Information given START

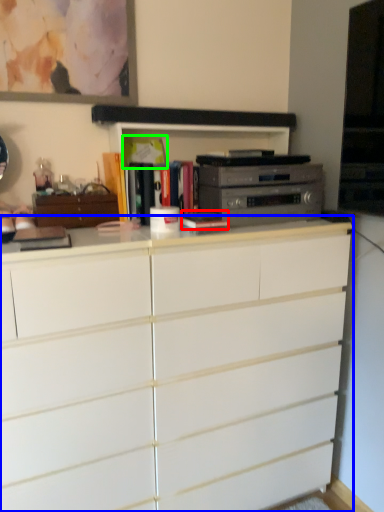
Question: Based on their relative distances, which object is nearer to book (highlighted by a red box)? Choose from chest of drawers (highlighted by a blue box) and book (highlighted by a green box).

Choices:
 (A) chest of drawers
 (B) book

Answer: (B)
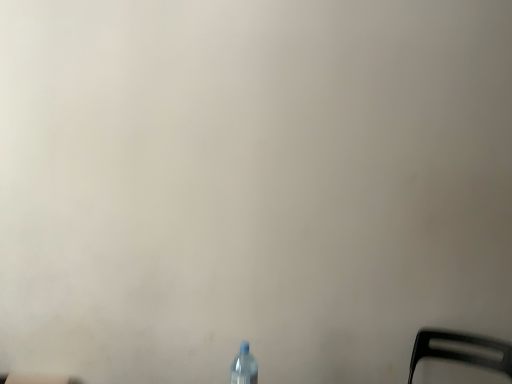
Question: Is black plastic chair at lower right positioned with its back to transparent plastic bottle at lower center?

Choices:
 (A) no
 (B) yes

Answer: (A)

Question: Considering the relative positions of black plastic chair at lower right and transparent plastic bottle at lower center in the image provided, is black plastic chair at lower right to the right of transparent plastic bottle at lower center from the viewer's perspective?

Choices:
 (A) yes
 (B) no

Answer: (A)

Question: Is black plastic chair at lower right next to transparent plastic bottle at lower center and touching it?

Choices:
 (A) yes
 (B) no

Answer: (B)

Question: Considering the relative sizes of black plastic chair at lower right and transparent plastic bottle at lower center in the image provided, is black plastic chair at lower right shorter than transparent plastic bottle at lower center?

Choices:
 (A) yes
 (B) no

Answer: (A)

Question: From the image's perspective, is black plastic chair at lower right under transparent plastic bottle at lower center?

Choices:
 (A) yes
 (B) no

Answer: (A)

Question: Is black plastic chair at lower right outside of transparent plastic bottle at lower center?

Choices:
 (A) yes
 (B) no

Answer: (A)

Question: From the image's perspective, is transparent plastic bottle at lower center above black plastic chair at lower right?

Choices:
 (A) yes
 (B) no

Answer: (A)

Question: Is transparent plastic bottle at lower center not within black plastic chair at lower right?

Choices:
 (A) no
 (B) yes

Answer: (B)

Question: Is the depth of transparent plastic bottle at lower center less than that of black plastic chair at lower right?

Choices:
 (A) no
 (B) yes

Answer: (B)

Question: Is transparent plastic bottle at lower center taller than black plastic chair at lower right?

Choices:
 (A) no
 (B) yes

Answer: (B)

Question: Considering the relative positions of transparent plastic bottle at lower center and black plastic chair at lower right in the image provided, is transparent plastic bottle at lower center to the left of black plastic chair at lower right from the viewer's perspective?

Choices:
 (A) yes
 (B) no

Answer: (A)

Question: Are transparent plastic bottle at lower center and black plastic chair at lower right making contact?

Choices:
 (A) yes
 (B) no

Answer: (B)

Question: Considering the positions of black plastic chair at lower right and transparent plastic bottle at lower center in the image, is black plastic chair at lower right taller or shorter than transparent plastic bottle at lower center?

Choices:
 (A) short
 (B) tall

Answer: (A)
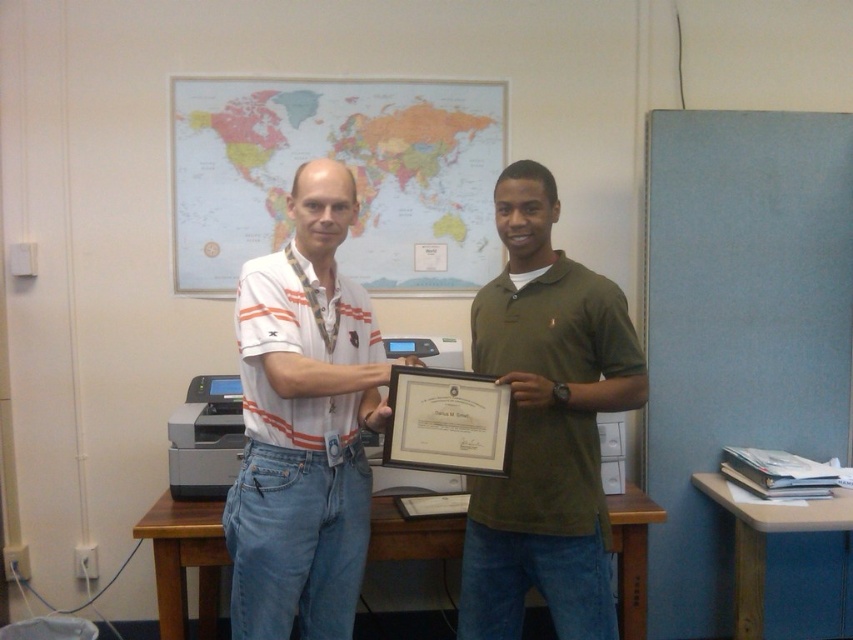
Question: Is white striped polo shirt at center to the right of green matte shirt at center from the viewer's perspective?

Choices:
 (A) yes
 (B) no

Answer: (B)

Question: Among these objects, which one is farthest from the camera?

Choices:
 (A) green matte shirt at center
 (B) white striped polo shirt at center

Answer: (A)

Question: Does white striped polo shirt at center appear on the right side of green matte shirt at center?

Choices:
 (A) yes
 (B) no

Answer: (B)

Question: Considering the relative positions of white striped polo shirt at center and green matte shirt at center in the image provided, where is white striped polo shirt at center located with respect to green matte shirt at center?

Choices:
 (A) right
 (B) left

Answer: (B)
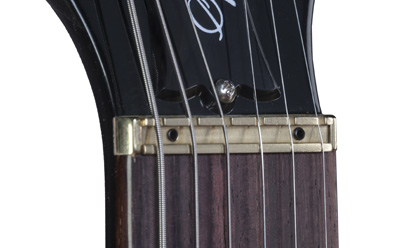
Identify the location of small black screws. This screenshot has height=248, width=398. (299, 135), (175, 136).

Information given END

What the exercise asks - Convert the listing into a JSON list of strings, from its beginning through the line containing "Question: From the image's perspective, is transparent", with one string per line. Omit blank lines and the picture markers.

Task response -
[
  "Question: Based on their relative distances, which object is nearer to book (highlighted by a red box)? Choose from chest of drawers (highlighted by a blue box) and book (highlighted by a green box).",
  "Choices:",
  " (A) chest of drawers",
  " (B) book",
  "Answer: (B)",
  "Question: Is black plastic chair at lower right positioned with its back to transparent plastic bottle at lower center?",
  "Choices:",
  " (A) no",
  " (B) yes",
  "Answer: (A)",
  "Question: Considering the relative positions of black plastic chair at lower right and transparent plastic bottle at lower center in the image provided, is black plastic chair at lower right to the right of transparent plastic bottle at lower center from the viewer's perspective?",
  "Choices:",
  " (A) yes",
  " (B) no",
  "Answer: (A)",
  "Question: Is black plastic chair at lower right next to transparent plastic bottle at lower center and touching it?",
  "Choices:",
  " (A) yes",
  " (B) no",
  "Answer: (B)",
  "Question: Considering the relative sizes of black plastic chair at lower right and transparent plastic bottle at lower center in the image provided, is black plastic chair at lower right shorter than transparent plastic bottle at lower center?",
  "Choices:",
  " (A) yes",
  " (B) no",
  "Answer: (A)",
  "Question: From the image's perspective, is black plastic chair at lower right under transparent plastic bottle at lower center?",
  "Choices:",
  " (A) yes",
  " (B) no",
  "Answer: (A)",
  "Question: Is black plastic chair at lower right outside of transparent plastic bottle at lower center?",
  "Choices:",
  " (A) yes",
  " (B) no",
  "Answer: (A)",
  "Question: From the image's perspective, is transparent plastic bottle at lower center above black plastic chair at lower right?"
]